━━ EXERCISE DATA

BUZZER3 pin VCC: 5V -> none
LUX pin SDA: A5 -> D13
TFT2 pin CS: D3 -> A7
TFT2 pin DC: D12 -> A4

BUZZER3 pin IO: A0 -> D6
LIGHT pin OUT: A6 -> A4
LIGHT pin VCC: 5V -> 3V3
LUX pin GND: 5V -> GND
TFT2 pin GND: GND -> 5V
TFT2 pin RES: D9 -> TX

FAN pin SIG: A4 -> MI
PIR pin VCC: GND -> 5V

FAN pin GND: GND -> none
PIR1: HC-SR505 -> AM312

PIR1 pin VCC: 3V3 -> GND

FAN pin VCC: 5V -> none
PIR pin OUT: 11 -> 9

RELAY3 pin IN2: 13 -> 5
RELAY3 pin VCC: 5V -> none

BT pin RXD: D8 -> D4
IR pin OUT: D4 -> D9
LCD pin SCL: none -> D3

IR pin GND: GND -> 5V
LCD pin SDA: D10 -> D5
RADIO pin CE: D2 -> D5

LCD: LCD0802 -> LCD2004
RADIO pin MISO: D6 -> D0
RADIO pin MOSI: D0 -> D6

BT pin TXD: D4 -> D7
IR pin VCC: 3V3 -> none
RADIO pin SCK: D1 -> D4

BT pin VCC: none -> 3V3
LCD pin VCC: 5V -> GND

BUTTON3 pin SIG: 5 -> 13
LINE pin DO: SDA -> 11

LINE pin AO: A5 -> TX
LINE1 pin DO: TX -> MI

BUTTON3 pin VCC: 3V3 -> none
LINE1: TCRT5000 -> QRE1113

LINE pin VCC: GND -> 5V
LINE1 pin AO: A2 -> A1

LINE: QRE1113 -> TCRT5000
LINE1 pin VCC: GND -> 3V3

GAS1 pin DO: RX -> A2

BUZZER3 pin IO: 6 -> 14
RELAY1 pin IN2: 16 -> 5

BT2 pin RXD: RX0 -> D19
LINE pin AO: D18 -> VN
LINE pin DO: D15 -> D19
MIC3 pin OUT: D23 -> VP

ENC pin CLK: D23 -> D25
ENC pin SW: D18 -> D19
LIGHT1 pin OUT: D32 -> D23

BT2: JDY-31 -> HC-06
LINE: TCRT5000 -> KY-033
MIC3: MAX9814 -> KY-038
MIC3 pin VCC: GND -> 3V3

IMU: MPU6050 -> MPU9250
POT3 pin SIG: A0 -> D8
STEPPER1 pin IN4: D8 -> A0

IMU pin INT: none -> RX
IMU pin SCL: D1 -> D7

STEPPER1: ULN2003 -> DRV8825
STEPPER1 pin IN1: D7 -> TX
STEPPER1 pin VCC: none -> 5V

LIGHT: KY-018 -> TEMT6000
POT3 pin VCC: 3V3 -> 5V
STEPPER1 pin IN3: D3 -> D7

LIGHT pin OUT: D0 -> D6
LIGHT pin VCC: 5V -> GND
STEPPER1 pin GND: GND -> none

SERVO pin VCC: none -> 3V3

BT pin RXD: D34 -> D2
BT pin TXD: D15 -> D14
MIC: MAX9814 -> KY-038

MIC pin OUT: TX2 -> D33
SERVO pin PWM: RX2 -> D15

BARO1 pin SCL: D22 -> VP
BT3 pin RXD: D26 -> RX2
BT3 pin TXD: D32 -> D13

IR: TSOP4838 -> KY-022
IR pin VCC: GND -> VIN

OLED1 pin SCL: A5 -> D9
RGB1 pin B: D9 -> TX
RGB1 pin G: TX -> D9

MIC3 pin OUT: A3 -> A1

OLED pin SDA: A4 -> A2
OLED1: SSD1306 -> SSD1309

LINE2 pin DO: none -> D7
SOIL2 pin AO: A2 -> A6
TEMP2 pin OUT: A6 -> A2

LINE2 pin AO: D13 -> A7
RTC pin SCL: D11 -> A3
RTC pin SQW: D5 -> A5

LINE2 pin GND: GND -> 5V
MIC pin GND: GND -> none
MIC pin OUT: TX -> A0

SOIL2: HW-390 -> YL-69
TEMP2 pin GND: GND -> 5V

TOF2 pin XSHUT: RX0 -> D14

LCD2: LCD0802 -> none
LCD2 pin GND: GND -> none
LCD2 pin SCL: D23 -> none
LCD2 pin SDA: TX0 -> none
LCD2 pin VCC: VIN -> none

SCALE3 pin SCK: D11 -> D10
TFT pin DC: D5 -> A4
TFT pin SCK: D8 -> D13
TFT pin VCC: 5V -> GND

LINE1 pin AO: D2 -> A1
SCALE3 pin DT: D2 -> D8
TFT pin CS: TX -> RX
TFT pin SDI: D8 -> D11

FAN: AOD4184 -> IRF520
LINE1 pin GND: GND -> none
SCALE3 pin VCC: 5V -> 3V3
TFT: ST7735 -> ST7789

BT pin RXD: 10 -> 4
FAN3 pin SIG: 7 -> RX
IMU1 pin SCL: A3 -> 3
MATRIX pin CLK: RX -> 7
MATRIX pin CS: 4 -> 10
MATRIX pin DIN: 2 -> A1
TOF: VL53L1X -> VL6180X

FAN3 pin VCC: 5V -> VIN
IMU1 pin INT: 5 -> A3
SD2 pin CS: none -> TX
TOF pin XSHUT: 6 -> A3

━━━━

_TASK PROMPT_
Of the lines above, extract only those from the line with "LINE pin AO: A5 -> TX" to the line with "BT3 pin TXD: D32 -> D13", both included, exactly as written.

_TASK RESPONSE_
LINE pin AO: A5 -> TX
LINE1 pin DO: TX -> MI

BUTTON3 pin VCC: 3V3 -> none
LINE1: TCRT5000 -> QRE1113

LINE pin VCC: GND -> 5V
LINE1 pin AO: A2 -> A1

LINE: QRE1113 -> TCRT5000
LINE1 pin VCC: GND -> 3V3

GAS1 pin DO: RX -> A2

BUZZER3 pin IO: 6 -> 14
RELAY1 pin IN2: 16 -> 5

BT2 pin RXD: RX0 -> D19
LINE pin AO: D18 -> VN
LINE pin DO: D15 -> D19
MIC3 pin OUT: D23 -> VP

ENC pin CLK: D23 -> D25
ENC pin SW: D18 -> D19
LIGHT1 pin OUT: D32 -> D23

BT2: JDY-31 -> HC-06
LINE: TCRT5000 -> KY-033
MIC3: MAX9814 -> KY-038
MIC3 pin VCC: GND -> 3V3

IMU: MPU6050 -> MPU9250
POT3 pin SIG: A0 -> D8
STEPPER1 pin IN4: D8 -> A0

IMU pin INT: none -> RX
IMU pin SCL: D1 -> D7

STEPPER1: ULN2003 -> DRV8825
STEPPER1 pin IN1: D7 -> TX
STEPPER1 pin VCC: none -> 5V

LIGHT: KY-018 -> TEMT6000
POT3 pin VCC: 3V3 -> 5V
STEPPER1 pin IN3: D3 -> D7

LIGHT pin OUT: D0 -> D6
LIGHT pin VCC: 5V -> GND
STEPPER1 pin GND: GND -> none

SERVO pin VCC: none -> 3V3

BT pin RXD: D34 -> D2
BT pin TXD: D15 -> D14
MIC: MAX9814 -> KY-038

MIC pin OUT: TX2 -> D33
SERVO pin PWM: RX2 -> D15

BARO1 pin SCL: D22 -> VP
BT3 pin RXD: D26 -> RX2
BT3 pin TXD: D32 -> D13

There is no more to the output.